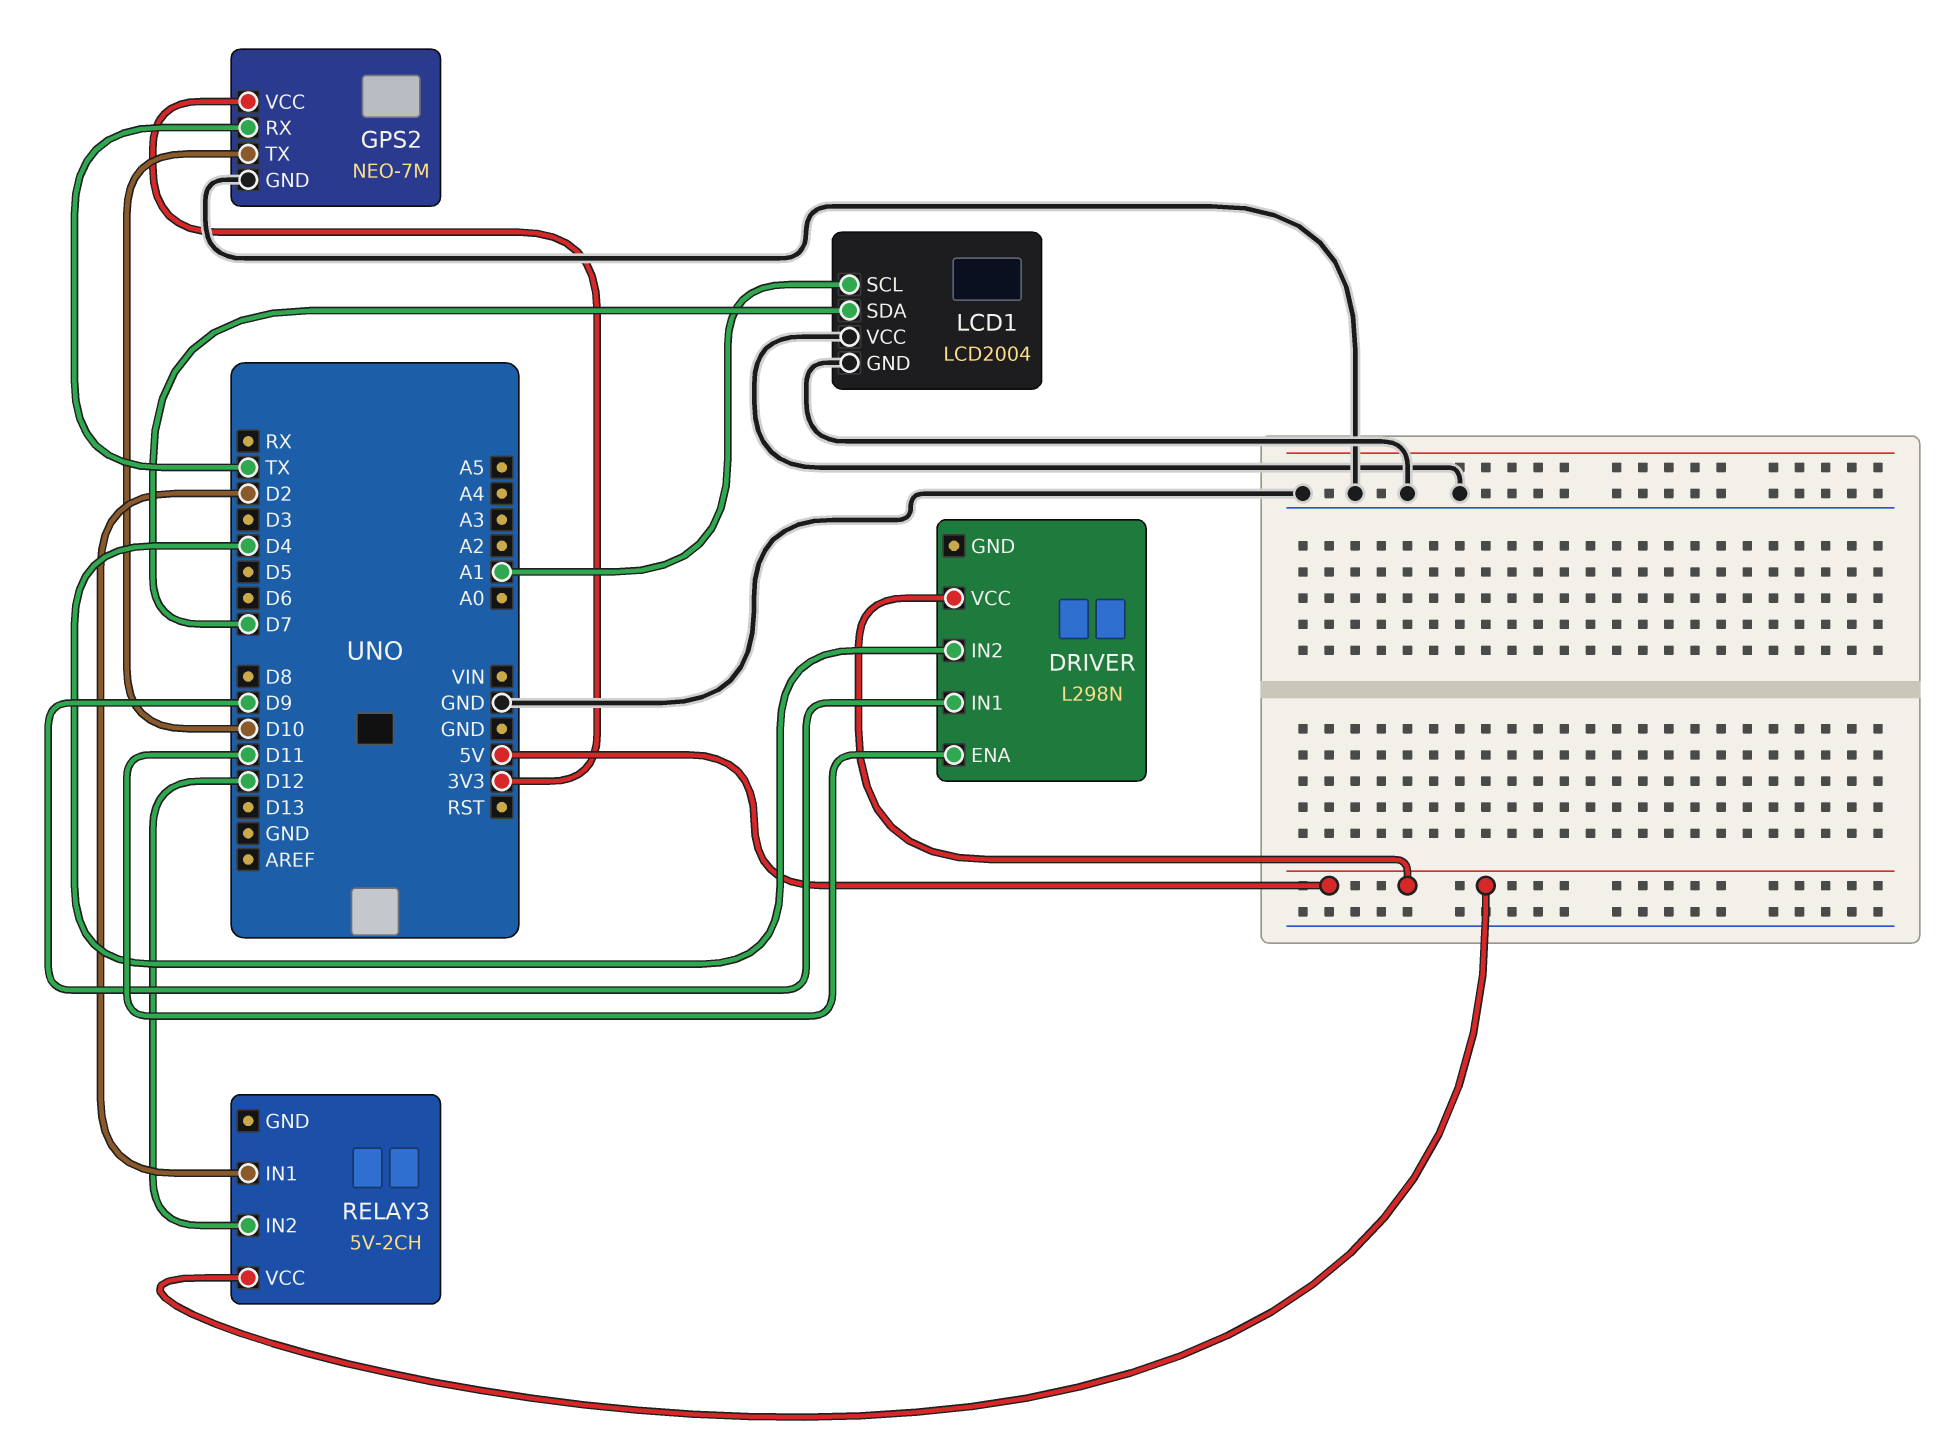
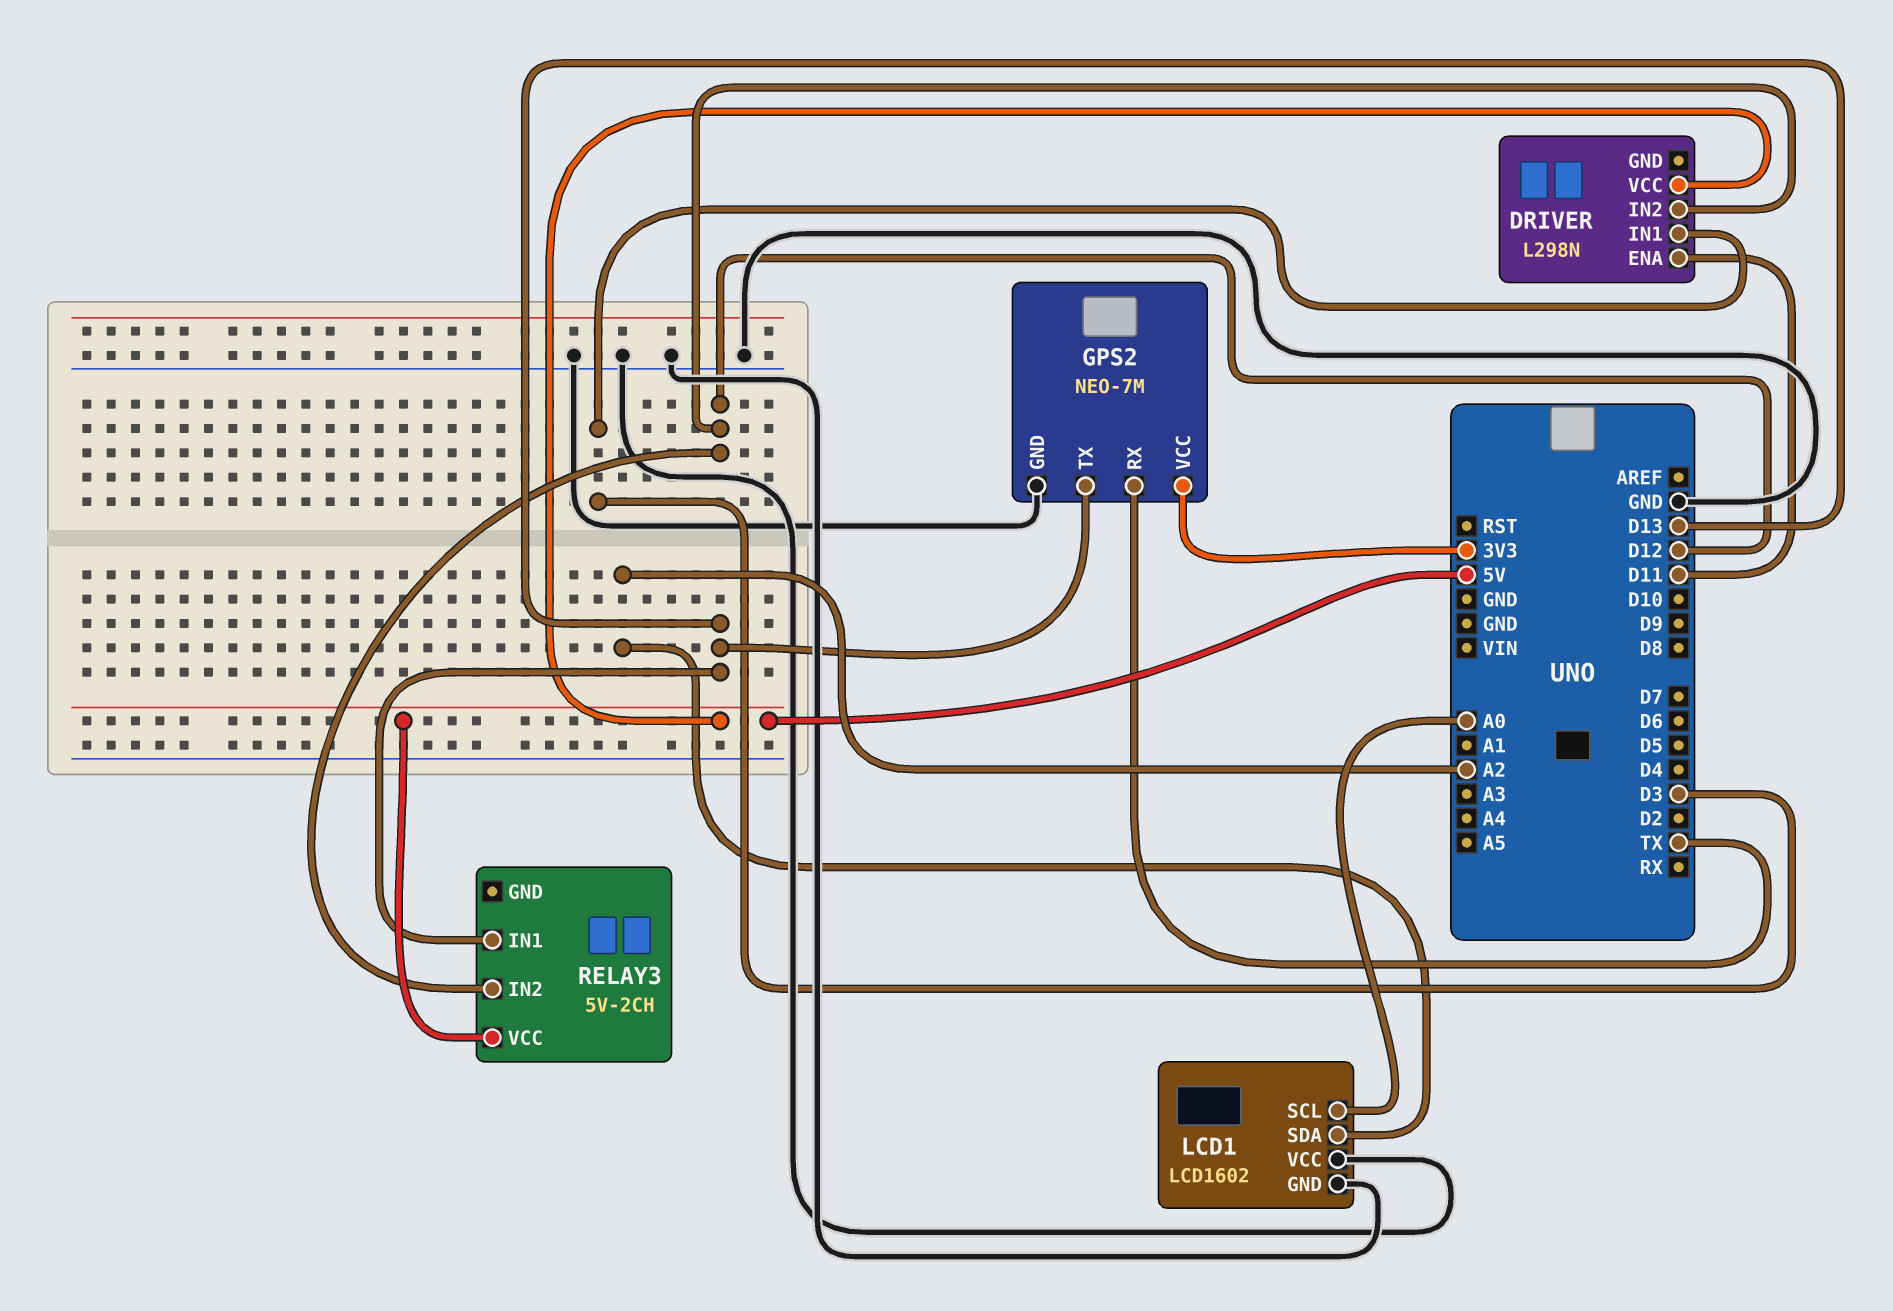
DRIVER pin IN1: D9 -> D3
DRIVER pin IN2: D4 -> D12
GPS2 pin TX: D10 -> D13
LCD1: LCD2004 -> LCD1602
LCD1 pin SCL: A1 -> A0
LCD1 pin SDA: D7 -> A2
RELAY3 pin IN1: D2 -> D13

Activity -> Starting from the line that contains "DRIVER pin IN2: D4 -> D12", reproduce each line of the data exactly through the last one.

The answer ->
DRIVER pin IN2: D4 -> D12
GPS2 pin TX: D10 -> D13
LCD1: LCD2004 -> LCD1602
LCD1 pin SCL: A1 -> A0
LCD1 pin SDA: D7 -> A2
RELAY3 pin IN1: D2 -> D13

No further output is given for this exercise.